BEGIN Data supplied
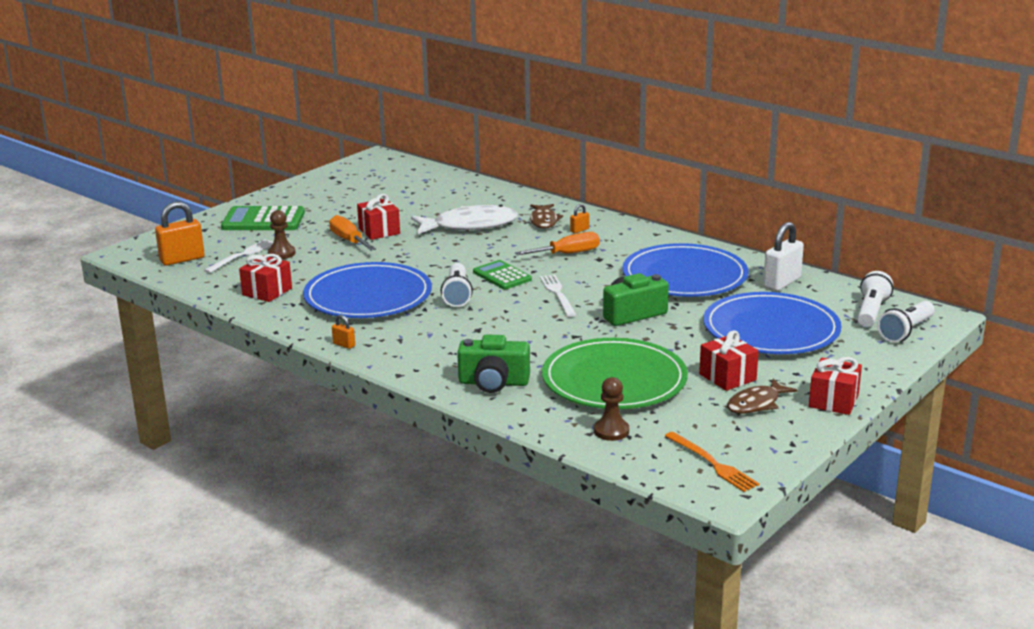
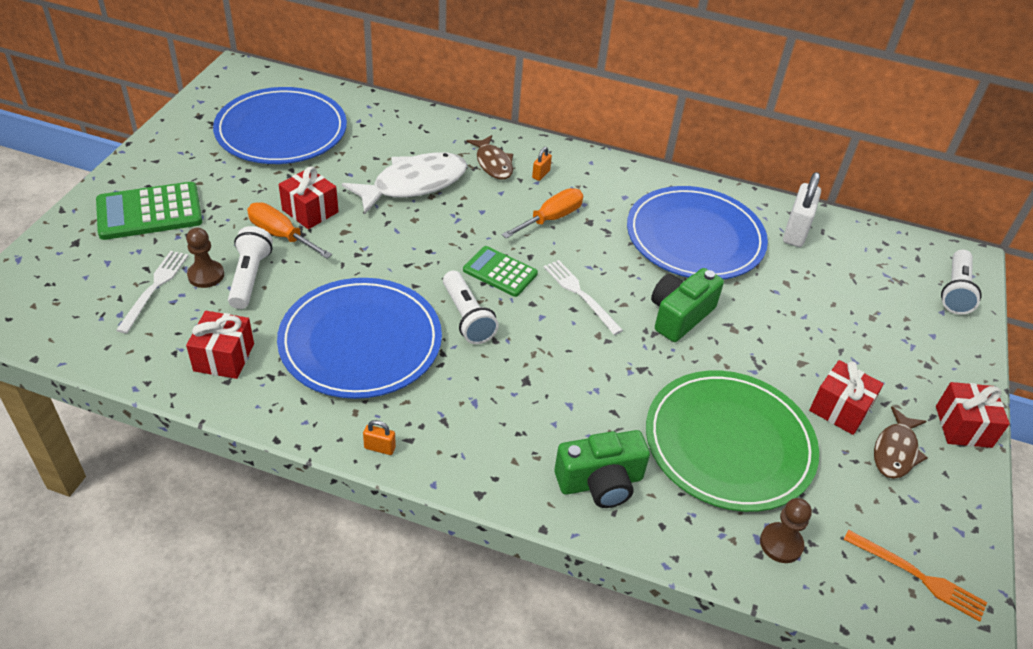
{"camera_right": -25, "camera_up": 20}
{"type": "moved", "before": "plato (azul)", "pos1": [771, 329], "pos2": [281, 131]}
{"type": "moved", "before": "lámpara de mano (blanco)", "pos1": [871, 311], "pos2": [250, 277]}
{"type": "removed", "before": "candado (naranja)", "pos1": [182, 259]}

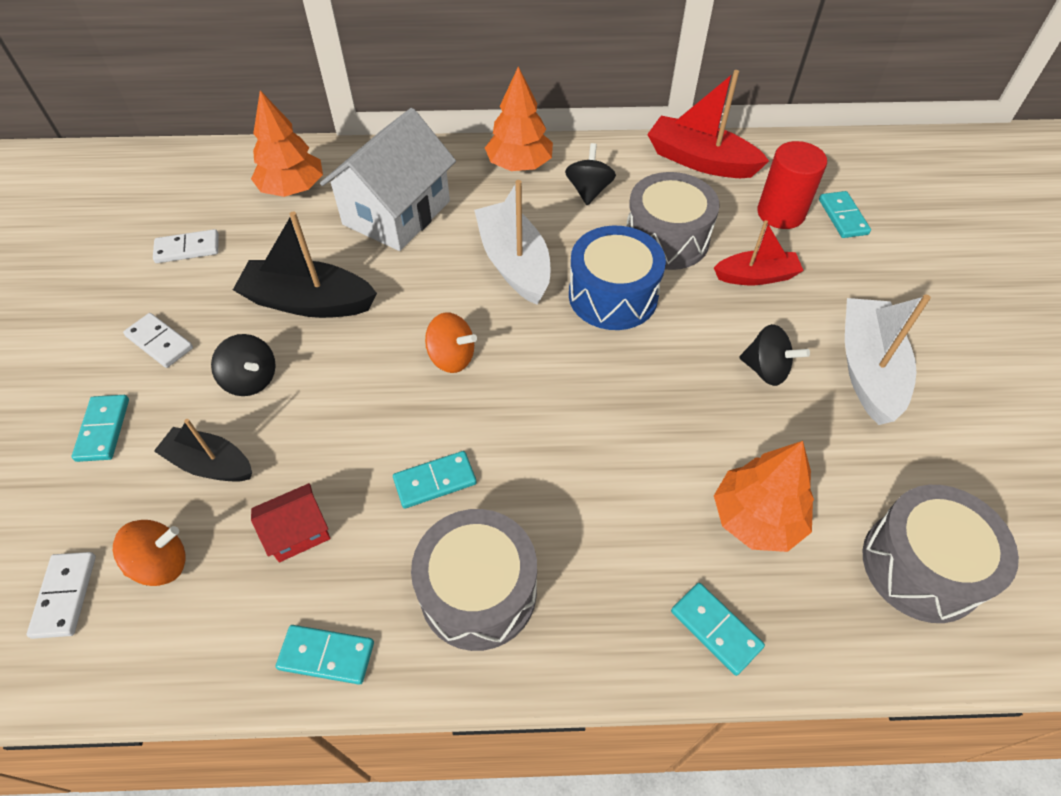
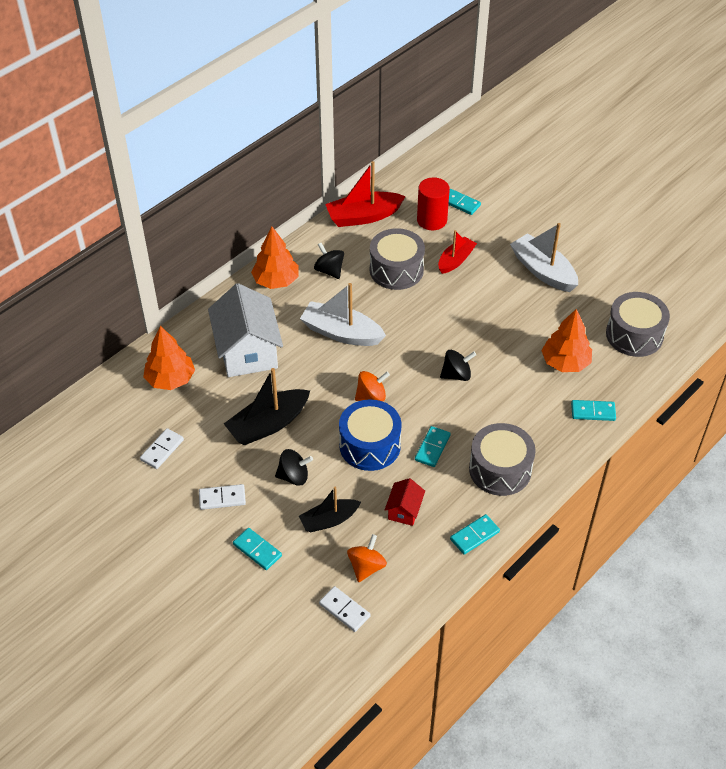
{"camera_right": -45, "camera_up": -5}
{"type": "moved", "before": "tambor (azul)", "pos1": [613, 295], "pos2": [370, 445]}
{"type": "moved", "before": "peonza (negro)", "pos1": [766, 370], "pos2": [456, 375]}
END Data supplied
- Task prompt
Set down every entry above again exactly, dropping each picture.

- Answer below
{"camera_right": -25, "camera_up": 20}
{"type": "moved", "before": "plato (azul)", "pos1": [771, 329], "pos2": [281, 131]}
{"type": "moved", "before": "lámpara de mano (blanco)", "pos1": [871, 311], "pos2": [250, 277]}
{"type": "removed", "before": "candado (naranja)", "pos1": [182, 259]}

{"camera_right": -45, "camera_up": -5}
{"type": "moved", "before": "tambor (azul)", "pos1": [613, 295], "pos2": [370, 445]}
{"type": "moved", "before": "peonza (negro)", "pos1": [766, 370], "pos2": [456, 375]}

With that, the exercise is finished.